- **INSTRUCTION**
Copy the rows below, starting at the line that contains "Hard [609, 58]" and ending at the line that contains "Score [882, 20]", with both of those lines included. Reproduce each line without any change.

- **RECORD EXTRACTS**
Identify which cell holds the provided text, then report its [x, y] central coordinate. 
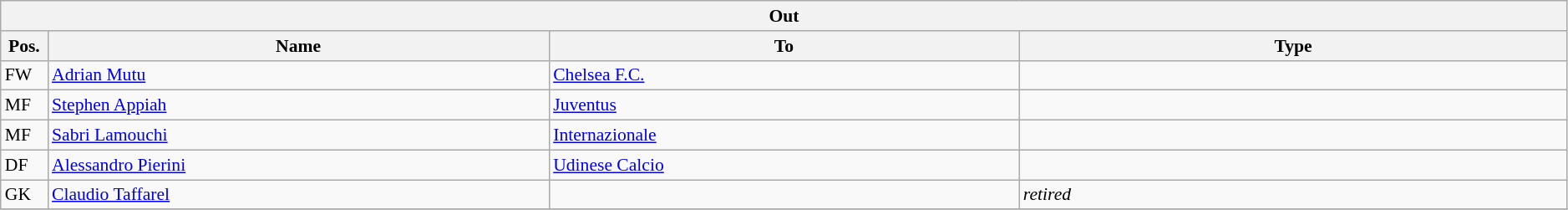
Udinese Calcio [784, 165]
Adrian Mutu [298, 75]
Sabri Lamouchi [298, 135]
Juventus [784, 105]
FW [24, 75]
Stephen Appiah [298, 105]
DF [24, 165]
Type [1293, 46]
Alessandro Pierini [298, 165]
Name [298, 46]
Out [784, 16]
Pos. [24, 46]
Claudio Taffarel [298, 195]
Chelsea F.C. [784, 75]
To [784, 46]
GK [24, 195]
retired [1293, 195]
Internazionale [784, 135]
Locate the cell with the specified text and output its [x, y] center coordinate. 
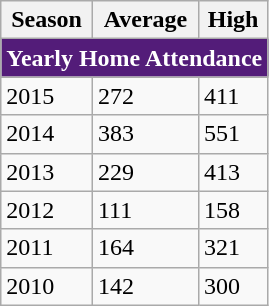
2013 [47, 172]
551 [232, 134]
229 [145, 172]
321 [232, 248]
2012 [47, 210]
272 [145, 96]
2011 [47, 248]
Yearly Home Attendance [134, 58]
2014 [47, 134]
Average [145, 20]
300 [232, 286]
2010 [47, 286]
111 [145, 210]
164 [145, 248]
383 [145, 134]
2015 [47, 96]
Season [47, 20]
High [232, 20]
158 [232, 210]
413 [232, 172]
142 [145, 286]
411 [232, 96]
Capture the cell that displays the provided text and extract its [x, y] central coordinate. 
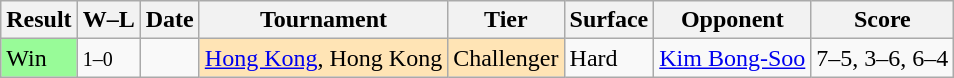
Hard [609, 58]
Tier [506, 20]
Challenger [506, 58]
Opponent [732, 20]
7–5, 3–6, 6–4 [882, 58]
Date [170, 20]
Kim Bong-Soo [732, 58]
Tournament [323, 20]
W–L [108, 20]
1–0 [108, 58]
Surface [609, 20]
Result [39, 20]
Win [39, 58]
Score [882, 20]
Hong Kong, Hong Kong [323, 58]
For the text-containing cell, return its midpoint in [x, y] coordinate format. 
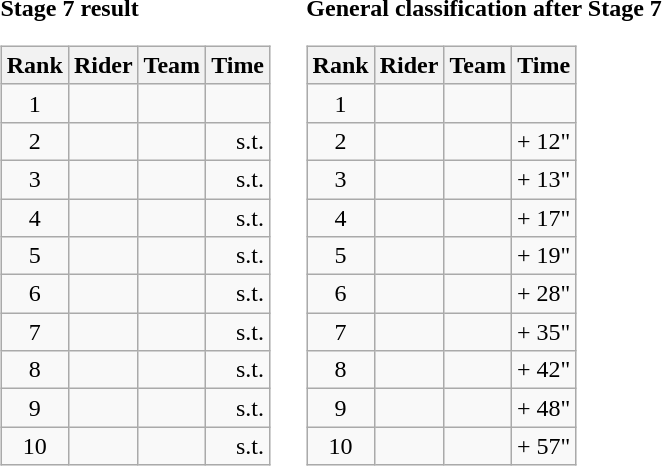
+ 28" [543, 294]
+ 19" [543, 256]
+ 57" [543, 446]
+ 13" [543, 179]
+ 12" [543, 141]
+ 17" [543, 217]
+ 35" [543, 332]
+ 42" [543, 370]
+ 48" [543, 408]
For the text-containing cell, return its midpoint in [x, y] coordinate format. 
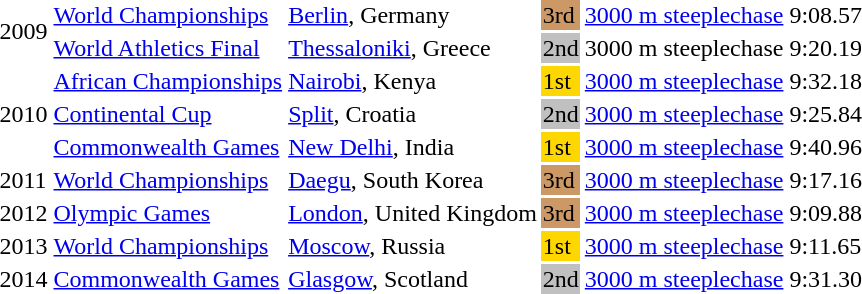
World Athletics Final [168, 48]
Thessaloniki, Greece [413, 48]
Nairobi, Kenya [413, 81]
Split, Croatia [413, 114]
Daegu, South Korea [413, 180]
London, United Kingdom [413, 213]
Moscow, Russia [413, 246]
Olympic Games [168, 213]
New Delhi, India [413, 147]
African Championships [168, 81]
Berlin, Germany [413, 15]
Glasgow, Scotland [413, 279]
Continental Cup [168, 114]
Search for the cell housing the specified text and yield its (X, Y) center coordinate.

- **ANSWER FOR THIS EXERCISE**
Hard [609, 58]
Tier [506, 20]
Challenger [506, 58]
Opponent [732, 20]
7–5, 3–6, 6–4 [882, 58]
Date [170, 20]
Kim Bong-Soo [732, 58]
Tournament [323, 20]
W–L [108, 20]
1–0 [108, 58]
Surface [609, 20]
Result [39, 20]
Win [39, 58]
Score [882, 20]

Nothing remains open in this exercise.